[Start of Attachment]

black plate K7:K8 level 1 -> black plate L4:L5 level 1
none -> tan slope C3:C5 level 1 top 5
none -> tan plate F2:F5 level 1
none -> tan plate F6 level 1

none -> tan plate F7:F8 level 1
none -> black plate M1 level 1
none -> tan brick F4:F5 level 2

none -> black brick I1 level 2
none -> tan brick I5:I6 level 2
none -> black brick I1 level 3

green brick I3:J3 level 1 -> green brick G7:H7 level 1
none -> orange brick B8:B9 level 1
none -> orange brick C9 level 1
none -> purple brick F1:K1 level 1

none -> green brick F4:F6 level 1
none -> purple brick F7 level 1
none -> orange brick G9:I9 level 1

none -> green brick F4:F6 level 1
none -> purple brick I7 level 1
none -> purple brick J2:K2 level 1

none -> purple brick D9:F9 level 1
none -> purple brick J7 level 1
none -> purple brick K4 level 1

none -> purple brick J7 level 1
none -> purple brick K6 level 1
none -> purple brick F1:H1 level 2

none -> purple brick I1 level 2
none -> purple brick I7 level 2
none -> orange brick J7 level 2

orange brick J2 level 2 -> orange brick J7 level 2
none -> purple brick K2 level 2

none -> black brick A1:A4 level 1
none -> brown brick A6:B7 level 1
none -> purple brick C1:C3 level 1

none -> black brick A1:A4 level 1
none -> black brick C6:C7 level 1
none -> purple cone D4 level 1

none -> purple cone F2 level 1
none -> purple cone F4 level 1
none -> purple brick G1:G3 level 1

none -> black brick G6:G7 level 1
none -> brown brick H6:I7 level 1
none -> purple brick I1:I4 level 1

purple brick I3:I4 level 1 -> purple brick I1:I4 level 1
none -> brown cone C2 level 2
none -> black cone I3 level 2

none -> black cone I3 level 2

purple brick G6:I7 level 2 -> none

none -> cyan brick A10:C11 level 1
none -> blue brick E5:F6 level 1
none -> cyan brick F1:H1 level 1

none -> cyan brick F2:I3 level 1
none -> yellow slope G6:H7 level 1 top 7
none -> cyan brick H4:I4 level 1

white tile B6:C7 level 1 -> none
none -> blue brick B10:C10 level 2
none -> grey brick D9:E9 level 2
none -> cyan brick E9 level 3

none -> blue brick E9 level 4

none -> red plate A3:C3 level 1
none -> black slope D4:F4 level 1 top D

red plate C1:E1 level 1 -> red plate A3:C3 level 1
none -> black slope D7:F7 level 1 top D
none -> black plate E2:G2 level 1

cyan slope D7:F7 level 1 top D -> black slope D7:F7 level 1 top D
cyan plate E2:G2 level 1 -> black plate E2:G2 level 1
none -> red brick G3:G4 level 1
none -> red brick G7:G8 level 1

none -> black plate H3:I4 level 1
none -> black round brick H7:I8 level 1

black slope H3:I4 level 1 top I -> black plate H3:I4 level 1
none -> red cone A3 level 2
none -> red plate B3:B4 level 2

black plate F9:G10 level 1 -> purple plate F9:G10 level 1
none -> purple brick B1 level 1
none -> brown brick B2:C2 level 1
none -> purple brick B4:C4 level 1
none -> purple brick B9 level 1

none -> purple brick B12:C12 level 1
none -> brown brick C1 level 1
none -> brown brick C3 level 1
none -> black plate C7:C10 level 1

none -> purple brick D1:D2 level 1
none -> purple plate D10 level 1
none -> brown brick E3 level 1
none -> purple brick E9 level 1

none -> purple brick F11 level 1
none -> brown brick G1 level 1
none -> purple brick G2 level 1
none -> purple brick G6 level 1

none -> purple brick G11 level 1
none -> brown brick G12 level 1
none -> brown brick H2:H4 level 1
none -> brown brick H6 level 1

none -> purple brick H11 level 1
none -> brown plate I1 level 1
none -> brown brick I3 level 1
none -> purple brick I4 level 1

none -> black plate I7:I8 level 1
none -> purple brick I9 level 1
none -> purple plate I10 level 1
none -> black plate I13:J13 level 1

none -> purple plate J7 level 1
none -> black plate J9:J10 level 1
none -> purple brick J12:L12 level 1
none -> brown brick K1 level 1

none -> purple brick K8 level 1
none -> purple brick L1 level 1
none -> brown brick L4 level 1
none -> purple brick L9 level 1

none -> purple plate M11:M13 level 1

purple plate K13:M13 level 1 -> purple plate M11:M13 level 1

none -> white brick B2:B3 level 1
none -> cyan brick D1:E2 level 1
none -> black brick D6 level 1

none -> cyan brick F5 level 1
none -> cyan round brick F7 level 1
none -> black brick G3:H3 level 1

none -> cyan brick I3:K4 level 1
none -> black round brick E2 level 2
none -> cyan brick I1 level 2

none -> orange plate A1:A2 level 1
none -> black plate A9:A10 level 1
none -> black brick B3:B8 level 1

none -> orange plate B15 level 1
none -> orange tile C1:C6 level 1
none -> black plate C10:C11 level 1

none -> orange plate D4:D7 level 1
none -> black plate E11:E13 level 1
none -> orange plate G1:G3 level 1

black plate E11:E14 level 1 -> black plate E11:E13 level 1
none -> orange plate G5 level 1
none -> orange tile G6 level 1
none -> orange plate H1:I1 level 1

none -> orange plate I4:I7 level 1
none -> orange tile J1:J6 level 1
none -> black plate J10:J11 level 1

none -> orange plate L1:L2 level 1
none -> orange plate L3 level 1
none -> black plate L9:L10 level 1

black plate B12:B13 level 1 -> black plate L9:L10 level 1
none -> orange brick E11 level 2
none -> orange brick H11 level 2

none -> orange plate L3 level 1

[End of Attachment]

### YOUR OBJECTIVE
Please write out, exactly as they appear above, only the lines in the stretch from the line with "none -> purple brick I1:I4 level 1" through the line with "purple brick G6:I7 level 2 -> none".

### SOLUTION TO THIS EXERCISE
none -> purple brick I1:I4 level 1

purple brick I3:I4 level 1 -> purple brick I1:I4 level 1
none -> brown cone C2 level 2
none -> black cone I3 level 2

none -> black cone I3 level 2

purple brick G6:I7 level 2 -> none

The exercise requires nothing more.